| Entries supplied |
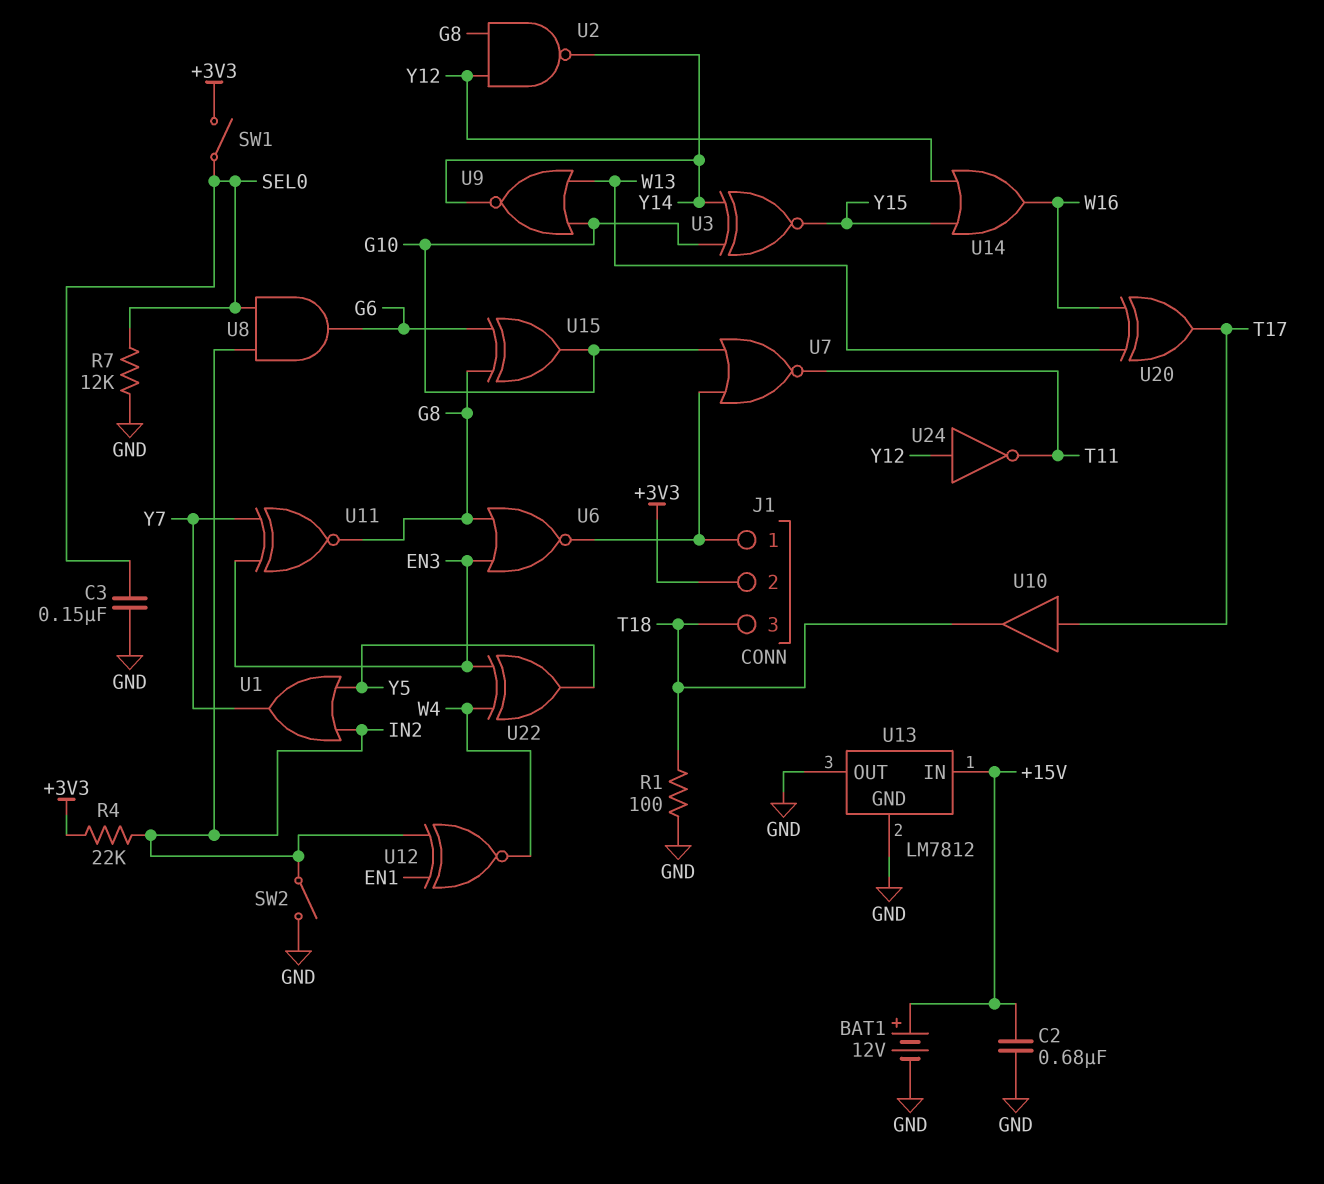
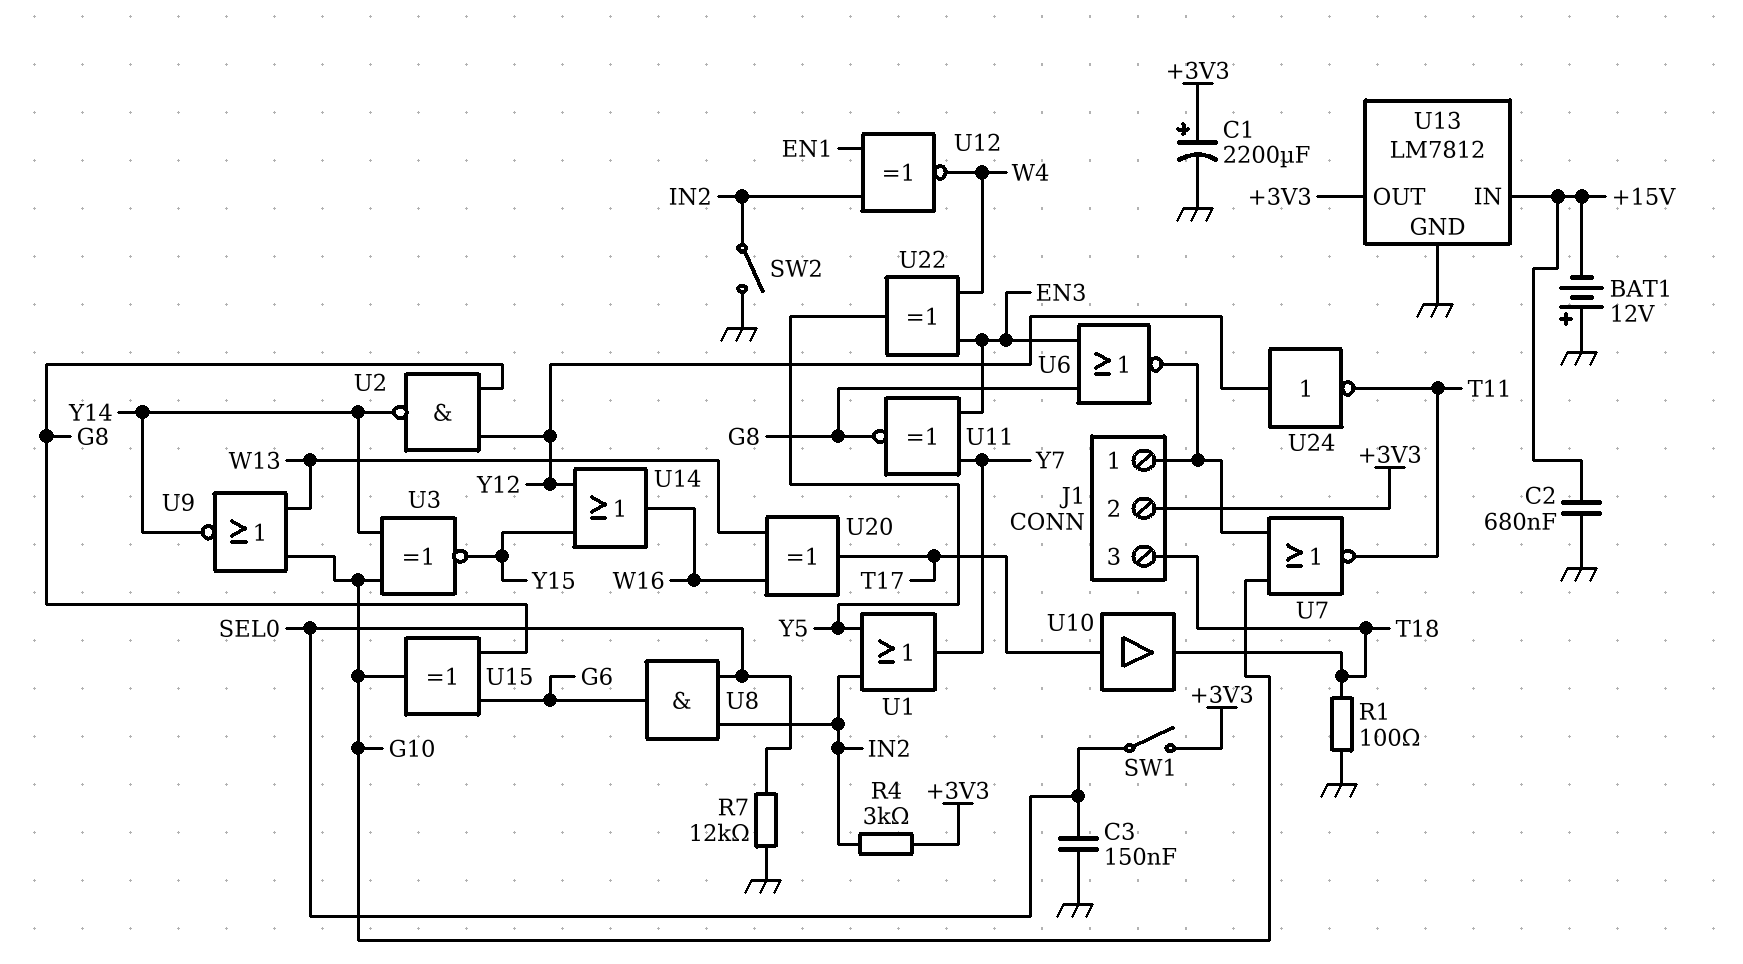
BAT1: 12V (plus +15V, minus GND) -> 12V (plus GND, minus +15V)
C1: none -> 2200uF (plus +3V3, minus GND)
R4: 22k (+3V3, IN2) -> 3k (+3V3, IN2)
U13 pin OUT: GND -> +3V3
--
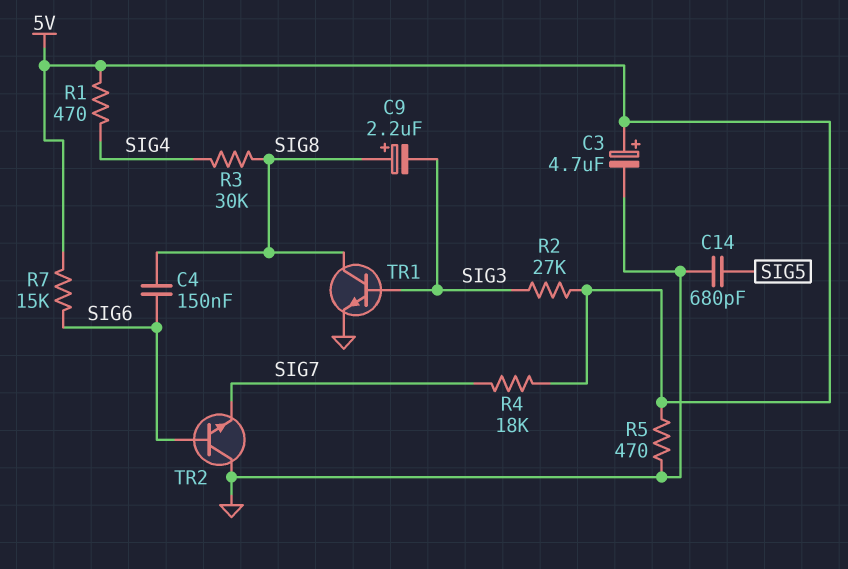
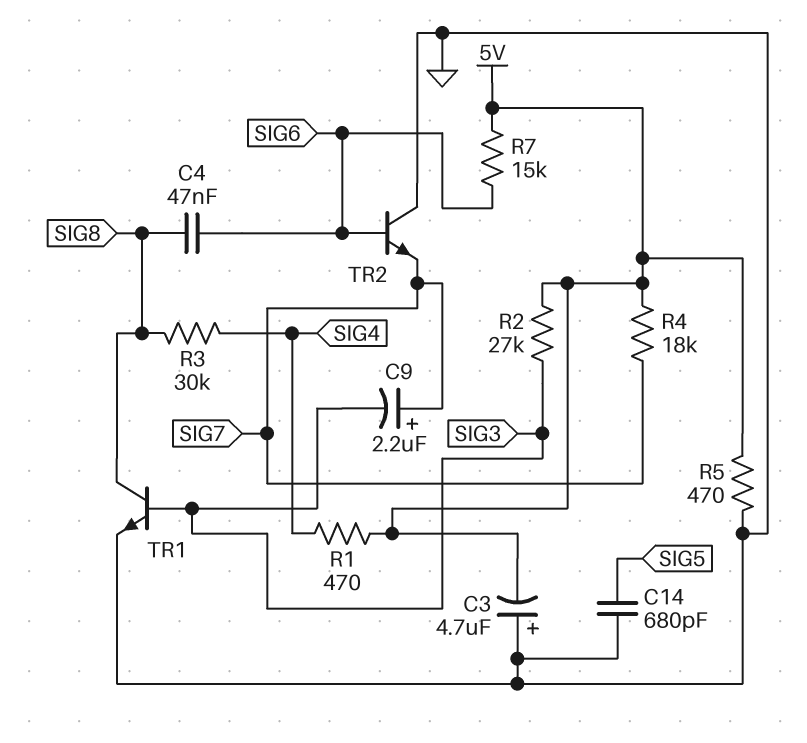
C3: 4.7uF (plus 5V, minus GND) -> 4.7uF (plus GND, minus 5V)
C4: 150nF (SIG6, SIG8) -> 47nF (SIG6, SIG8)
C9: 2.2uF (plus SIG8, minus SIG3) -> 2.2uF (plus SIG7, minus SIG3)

| Task brief |
Working from the records above, write out verbatim only the lines from the line containing "C1: none -> 2200uF (plus +3V3, minus GND)" through the line containing "U13 pin OUT: GND -> +3V3".

| Answer below |
C1: none -> 2200uF (plus +3V3, minus GND)
R4: 22k (+3V3, IN2) -> 3k (+3V3, IN2)
U13 pin OUT: GND -> +3V3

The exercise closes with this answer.